— Begin —
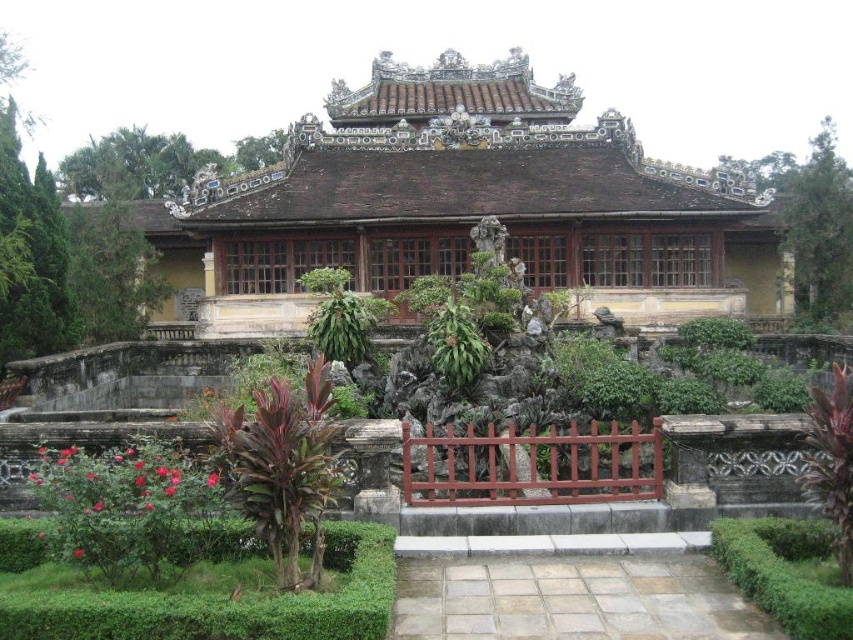
Consider the image. Does yellowish-green stone palace at center have a lesser width compared to green leafy bush at lower right?

In fact, yellowish-green stone palace at center might be wider than green leafy bush at lower right.

Between yellowish-green stone palace at center and green leafy bush at lower right, which one is positioned lower?

green leafy bush at lower right

You are a GUI agent. You are given a task and a screenshot of the screen. Output one action in this format:
    pyautogui.click(x=<x>, y=<y>)
    Task: Click on the yellowish-green stone palace at center
    This screenshot has width=853, height=640.
    Given the screenshot: What is the action you would take?
    pyautogui.click(x=465, y=208)

Does yellowish-green stone palace at center have a lesser width compared to red matte rose bush at lower left?

In fact, yellowish-green stone palace at center might be wider than red matte rose bush at lower left.

How far apart are yellowish-green stone palace at center and red matte rose bush at lower left?

yellowish-green stone palace at center and red matte rose bush at lower left are 35.05 meters apart.

Is point (500, 195) positioned in front of point (94, 528)?

No.

Locate an element on the screen. This screenshot has width=853, height=640. yellowish-green stone palace at center is located at coordinates (465, 208).

Is red matte rose bush at lower left below green leafy plant at center?

Correct, red matte rose bush at lower left is located below green leafy plant at center.

Between point (91, 548) and point (463, 369), which one is positioned in front?

Point (91, 548) is in front.

Identify the location of red matte rose bush at lower left. (131, 508).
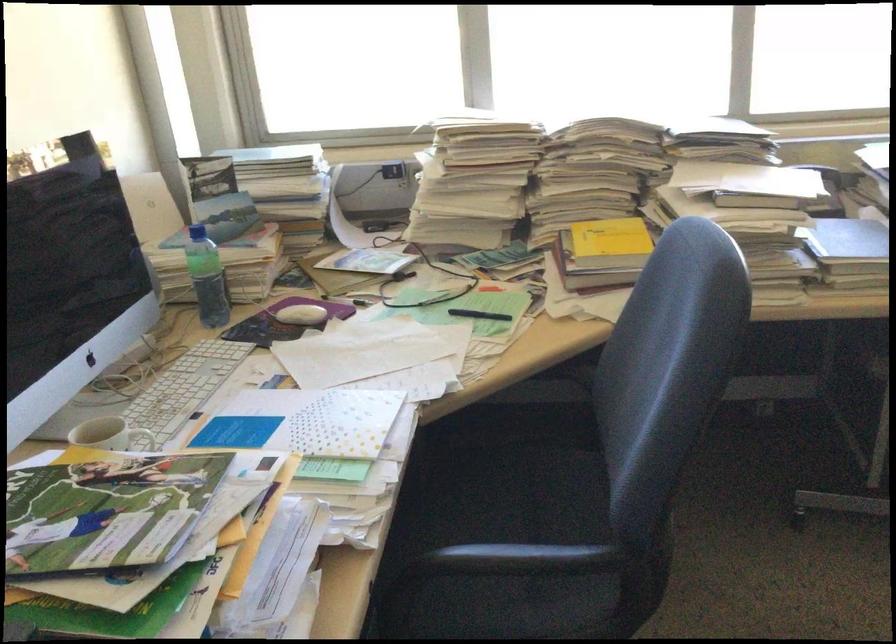
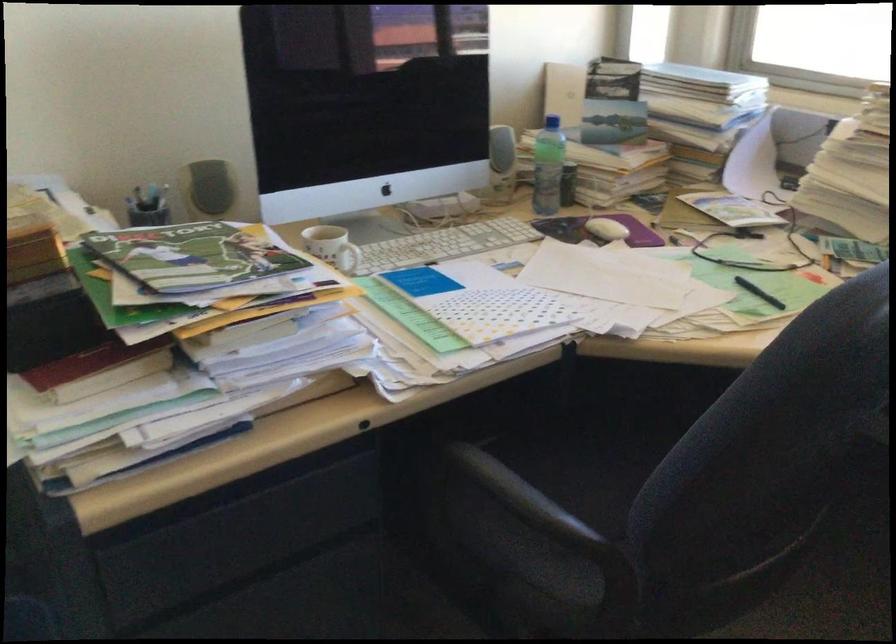
Question: I am providing you with two images of the same scene from different viewpoints. After the viewpoint changes to image2, which objects are now occluded?

Choices:
 (A) white computer mouse
 (B) black pen
 (C) black chair sitting surface
 (D) none of these

Answer: (D)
— End —
**Goal**. Copy out word for word the items starting at the beginning and ending at the line containing "Identify the location", including that line. Leave the pictures out of your answer.

**Solution**.
Consider the image. Does yellowish-green stone palace at center have a lesser width compared to green leafy bush at lower right?

In fact, yellowish-green stone palace at center might be wider than green leafy bush at lower right.

Between yellowish-green stone palace at center and green leafy bush at lower right, which one is positioned lower?

green leafy bush at lower right

You are a GUI agent. You are given a task and a screenshot of the screen. Output one action in this format:
    pyautogui.click(x=<x>, y=<y>)
    Task: Click on the yellowish-green stone palace at center
    This screenshot has width=853, height=640.
    Given the screenshot: What is the action you would take?
    pyautogui.click(x=465, y=208)

Does yellowish-green stone palace at center have a lesser width compared to red matte rose bush at lower left?

In fact, yellowish-green stone palace at center might be wider than red matte rose bush at lower left.

How far apart are yellowish-green stone palace at center and red matte rose bush at lower left?

yellowish-green stone palace at center and red matte rose bush at lower left are 35.05 meters apart.

Is point (500, 195) positioned in front of point (94, 528)?

No.

Locate an element on the screen. This screenshot has width=853, height=640. yellowish-green stone palace at center is located at coordinates (465, 208).

Is red matte rose bush at lower left below green leafy plant at center?

Correct, red matte rose bush at lower left is located below green leafy plant at center.

Between point (91, 548) and point (463, 369), which one is positioned in front?

Point (91, 548) is in front.

Identify the location of red matte rose bush at lower left. (131, 508).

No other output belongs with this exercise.